→ EXERCISE GOAL
Without any images, output the records below verbatim.

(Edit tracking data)
■ ■ ■

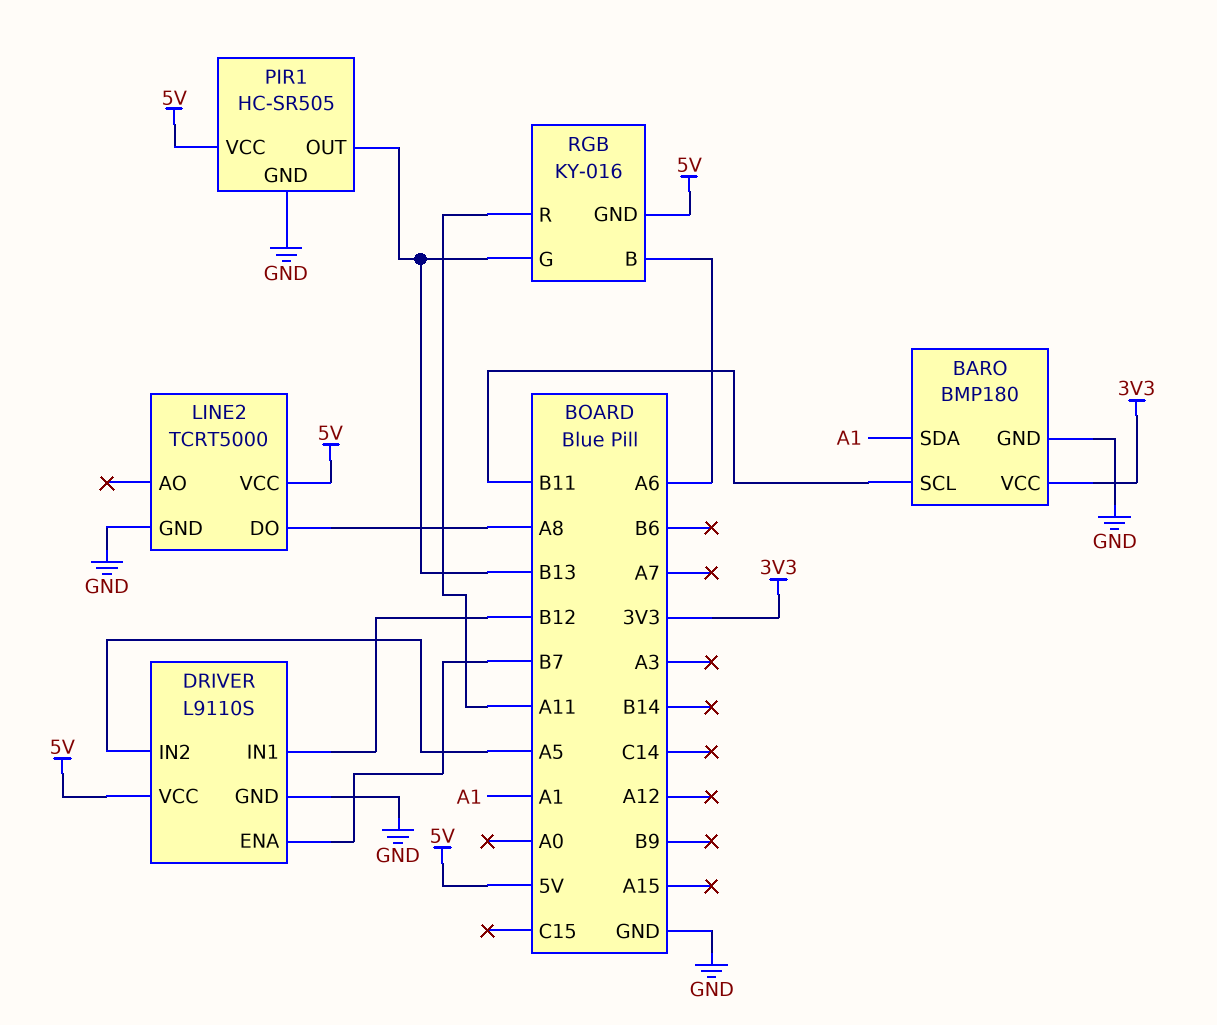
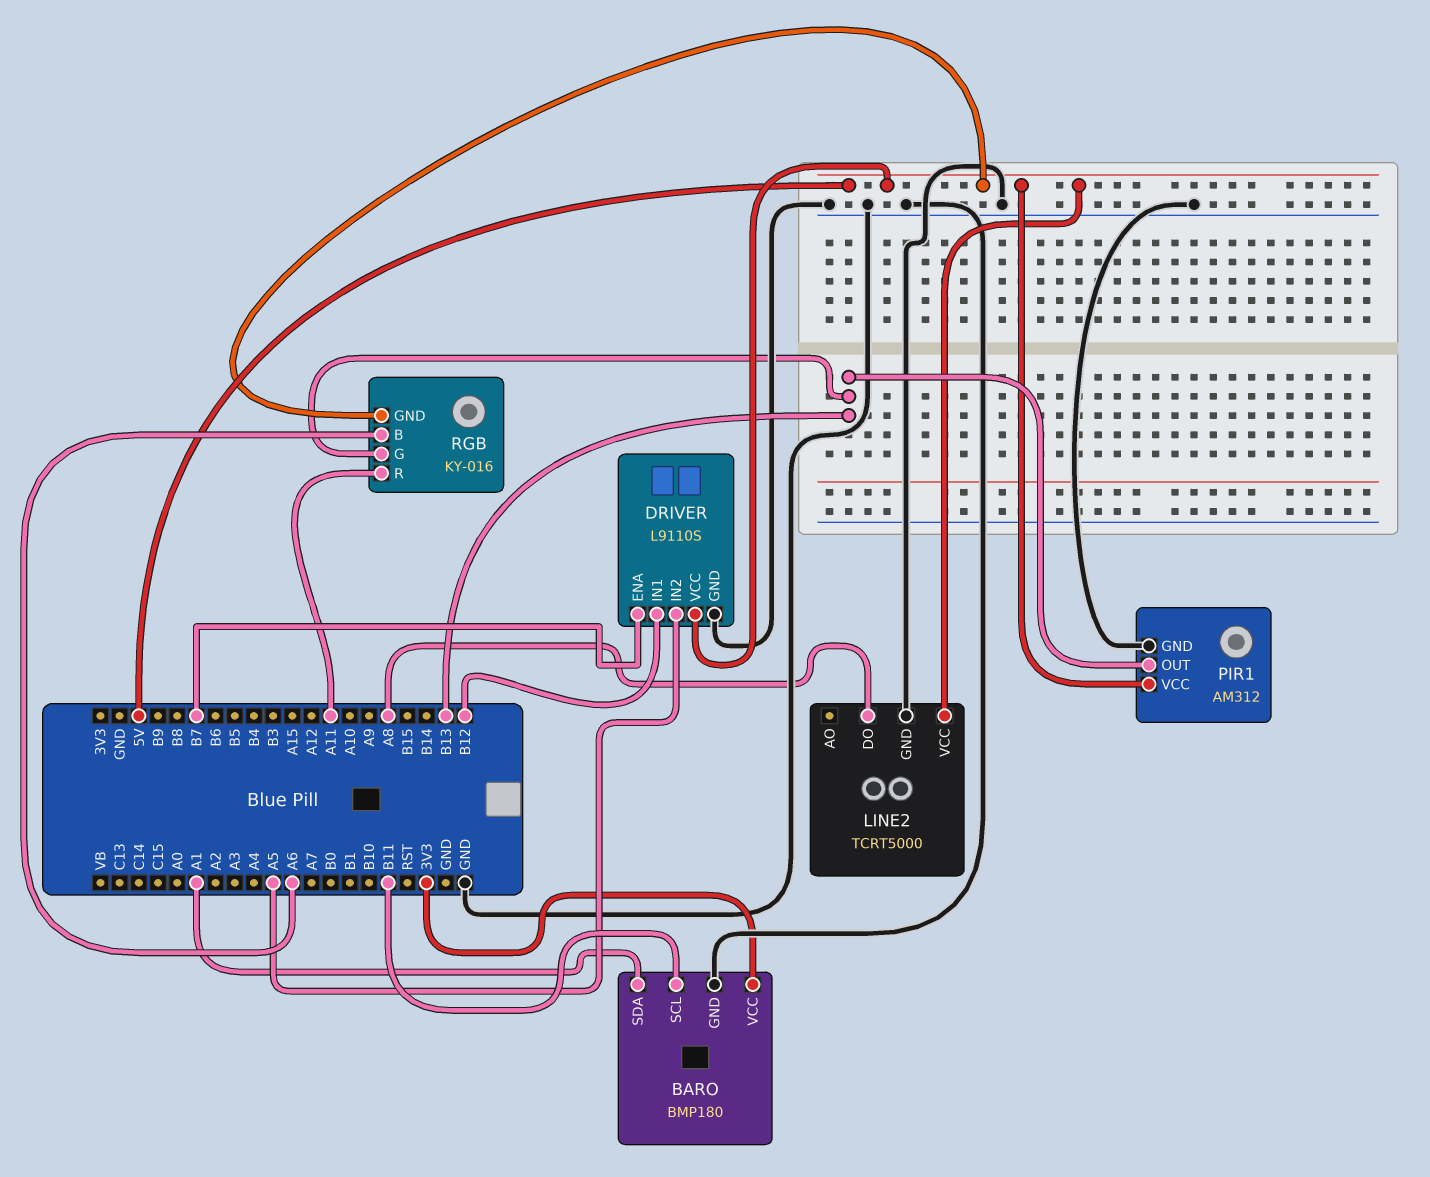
PIR1: HC-SR505 -> AM312

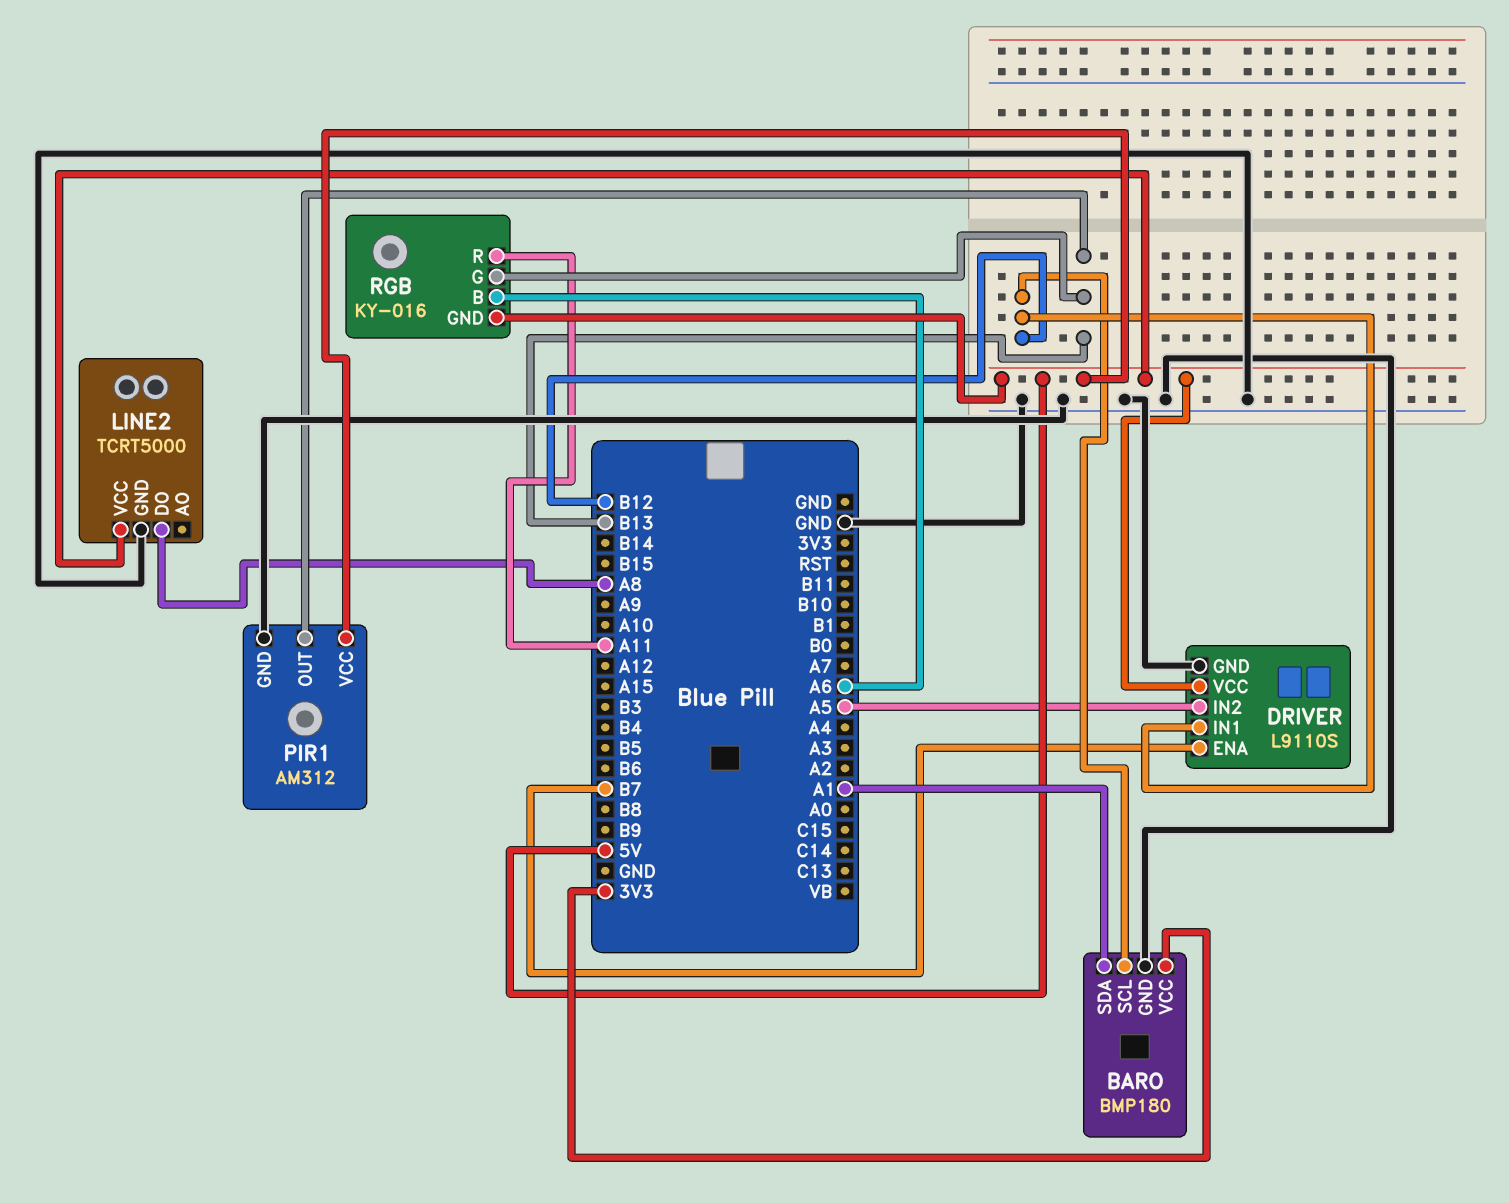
BARO pin SCL: B11 -> B12

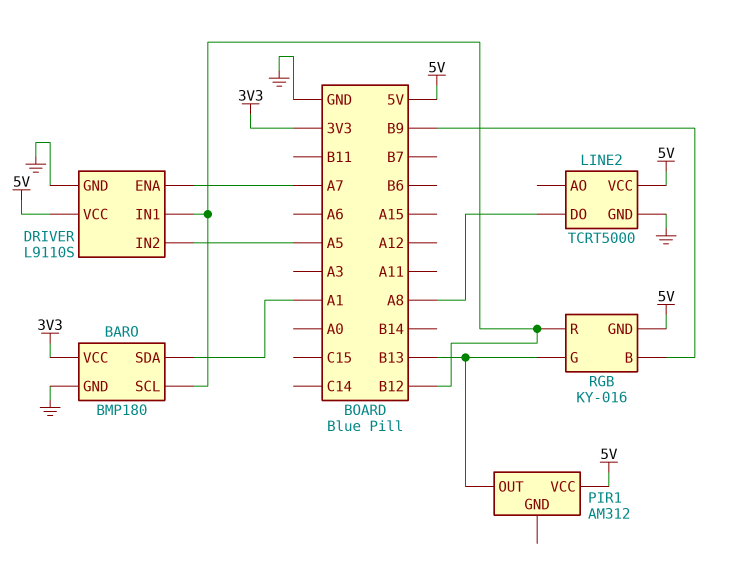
DRIVER pin ENA: B7 -> A7
PIR1 pin GND: GND -> none
RGB pin B: A6 -> B9
RGB pin R: A11 -> B12

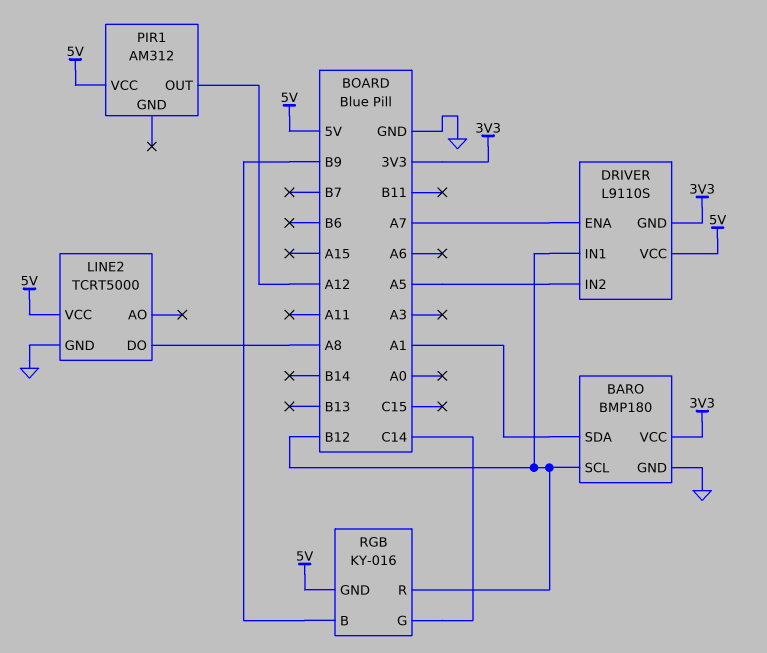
DRIVER pin GND: GND -> 3V3
PIR1 pin OUT: B13 -> A12
RGB pin G: B13 -> C14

■ ■ ■

→ ANSWER TO THIS EXERCISE
PIR1: HC-SR505 -> AM312

BARO pin SCL: B11 -> B12

DRIVER pin ENA: B7 -> A7
PIR1 pin GND: GND -> none
RGB pin B: A6 -> B9
RGB pin R: A11 -> B12

DRIVER pin GND: GND -> 3V3
PIR1 pin OUT: B13 -> A12
RGB pin G: B13 -> C14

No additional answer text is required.